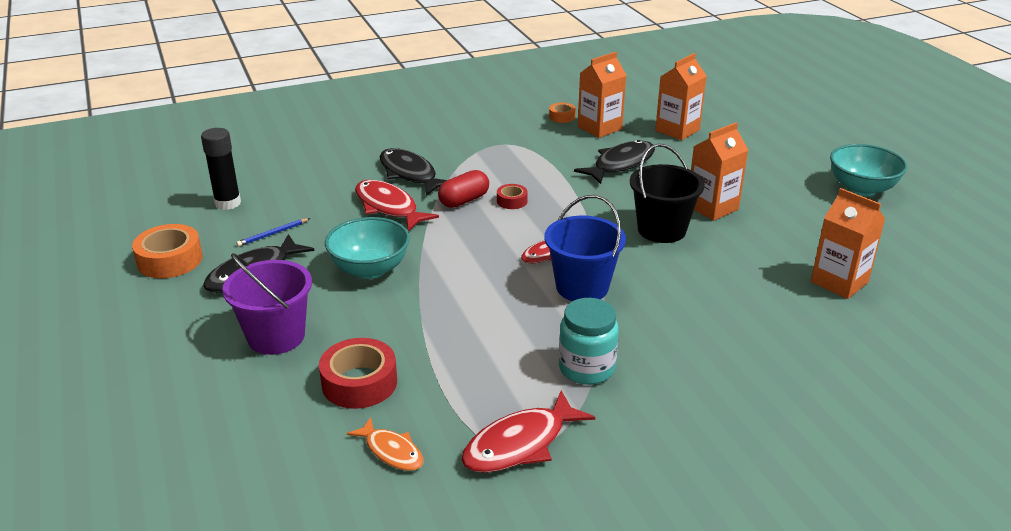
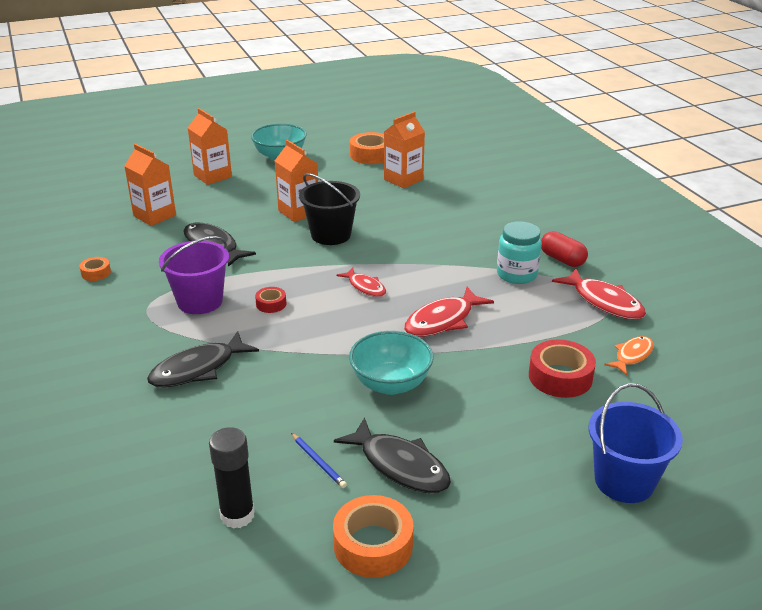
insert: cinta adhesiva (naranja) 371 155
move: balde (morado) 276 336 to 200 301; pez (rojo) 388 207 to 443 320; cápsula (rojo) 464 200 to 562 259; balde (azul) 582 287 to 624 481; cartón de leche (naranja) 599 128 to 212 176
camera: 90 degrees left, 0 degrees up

• **PROBLEM DESCRIPTION**: Please copy the lines above exactly as written, apart from any pictures.

• **SOLUTION**:
insert: cinta adhesiva (naranja) 371 155
move: balde (morado) 276 336 to 200 301; pez (rojo) 388 207 to 443 320; cápsula (rojo) 464 200 to 562 259; balde (azul) 582 287 to 624 481; cartón de leche (naranja) 599 128 to 212 176
camera: 90 degrees left, 0 degrees up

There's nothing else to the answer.